Exercise goal: Copy the lines below verbatim. Begin with the first and end with the line containing "- scaled: cylinder".

Stored data:
+ + + + +

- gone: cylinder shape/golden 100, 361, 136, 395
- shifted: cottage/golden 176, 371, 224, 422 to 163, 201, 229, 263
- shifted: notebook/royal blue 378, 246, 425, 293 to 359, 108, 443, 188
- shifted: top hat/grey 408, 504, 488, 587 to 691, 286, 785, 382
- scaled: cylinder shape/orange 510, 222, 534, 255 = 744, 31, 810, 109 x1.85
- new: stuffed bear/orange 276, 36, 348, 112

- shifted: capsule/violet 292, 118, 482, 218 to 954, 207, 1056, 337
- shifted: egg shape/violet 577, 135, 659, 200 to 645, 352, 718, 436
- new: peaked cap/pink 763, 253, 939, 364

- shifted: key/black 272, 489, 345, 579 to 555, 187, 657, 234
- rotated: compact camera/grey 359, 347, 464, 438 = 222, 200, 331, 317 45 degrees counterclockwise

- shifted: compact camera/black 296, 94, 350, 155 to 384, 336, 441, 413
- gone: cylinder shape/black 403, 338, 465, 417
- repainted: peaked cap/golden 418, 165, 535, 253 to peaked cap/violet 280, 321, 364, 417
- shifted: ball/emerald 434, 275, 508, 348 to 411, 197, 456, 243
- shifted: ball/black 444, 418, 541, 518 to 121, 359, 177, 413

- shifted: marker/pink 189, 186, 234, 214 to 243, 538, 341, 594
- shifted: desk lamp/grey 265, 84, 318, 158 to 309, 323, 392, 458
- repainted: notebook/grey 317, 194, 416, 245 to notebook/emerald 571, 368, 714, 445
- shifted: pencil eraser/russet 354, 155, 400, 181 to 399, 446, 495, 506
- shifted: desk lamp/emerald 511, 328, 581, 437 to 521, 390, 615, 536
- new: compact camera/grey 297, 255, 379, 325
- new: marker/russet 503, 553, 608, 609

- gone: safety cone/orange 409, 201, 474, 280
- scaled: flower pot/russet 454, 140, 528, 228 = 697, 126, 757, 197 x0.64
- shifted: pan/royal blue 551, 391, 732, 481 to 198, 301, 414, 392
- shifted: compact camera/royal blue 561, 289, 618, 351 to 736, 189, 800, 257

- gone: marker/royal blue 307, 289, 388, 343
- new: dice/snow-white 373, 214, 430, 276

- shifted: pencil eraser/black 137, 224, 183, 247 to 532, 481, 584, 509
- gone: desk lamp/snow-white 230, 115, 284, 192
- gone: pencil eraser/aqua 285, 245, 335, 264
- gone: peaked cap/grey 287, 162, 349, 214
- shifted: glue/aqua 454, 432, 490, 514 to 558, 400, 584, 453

+ + + + +

Written answer:
- gone: cylinder shape/golden 100, 361, 136, 395
- shifted: cottage/golden 176, 371, 224, 422 to 163, 201, 229, 263
- shifted: notebook/royal blue 378, 246, 425, 293 to 359, 108, 443, 188
- shifted: top hat/grey 408, 504, 488, 587 to 691, 286, 785, 382
- scaled: cylinder shape/orange 510, 222, 534, 255 = 744, 31, 810, 109 x1.85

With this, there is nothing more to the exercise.